== Task prompt ==
Give the data below again exactly as written, but without the pictures.

(Difference listings)
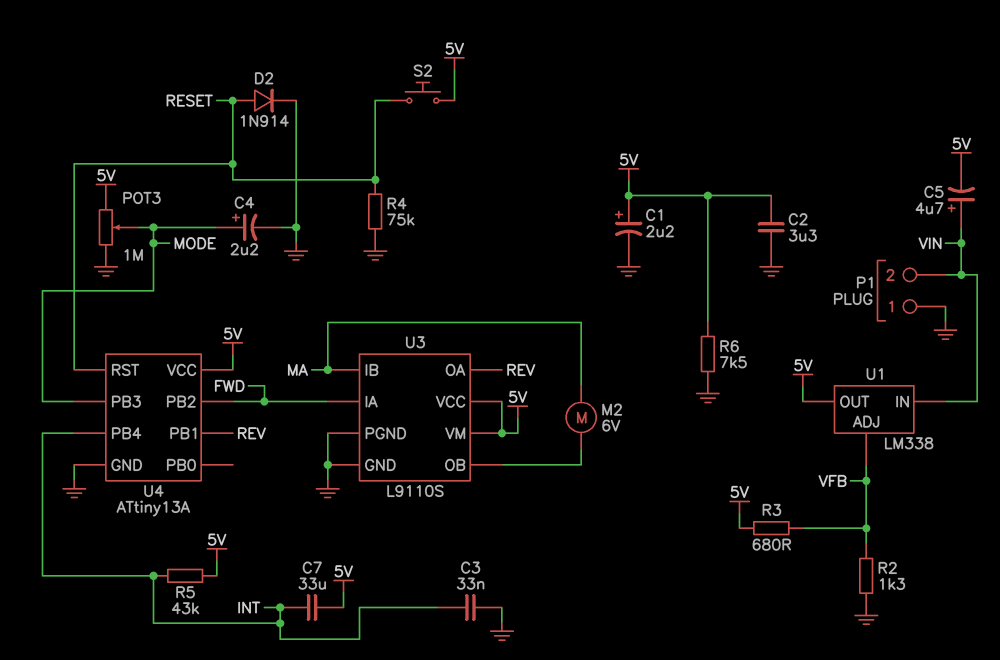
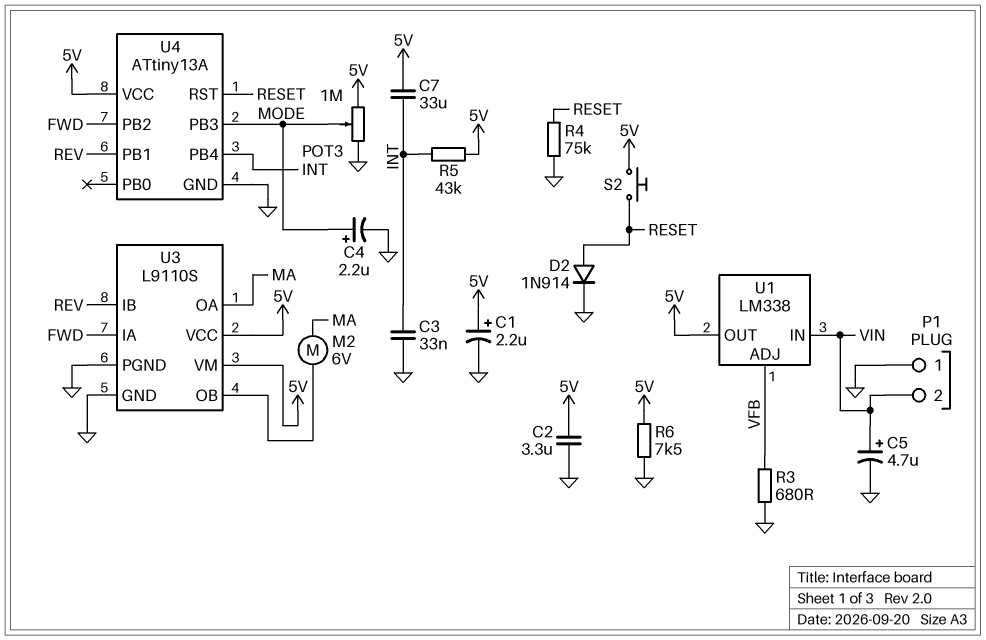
C5: 4.7uF (plus VIN, minus 5V) -> 4.7uF (plus VIN, minus GND)
R2: 1.3k (GND, VFB) -> none
R3: 680 (5V, VFB) -> 680 (GND, VFB)
U3 pin IB: MA -> REV
U3 pin OA: REV -> MA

== Output below ==
C5: 4.7uF (plus VIN, minus 5V) -> 4.7uF (plus VIN, minus GND)
R2: 1.3k (GND, VFB) -> none
R3: 680 (5V, VFB) -> 680 (GND, VFB)
U3 pin IB: MA -> REV
U3 pin OA: REV -> MA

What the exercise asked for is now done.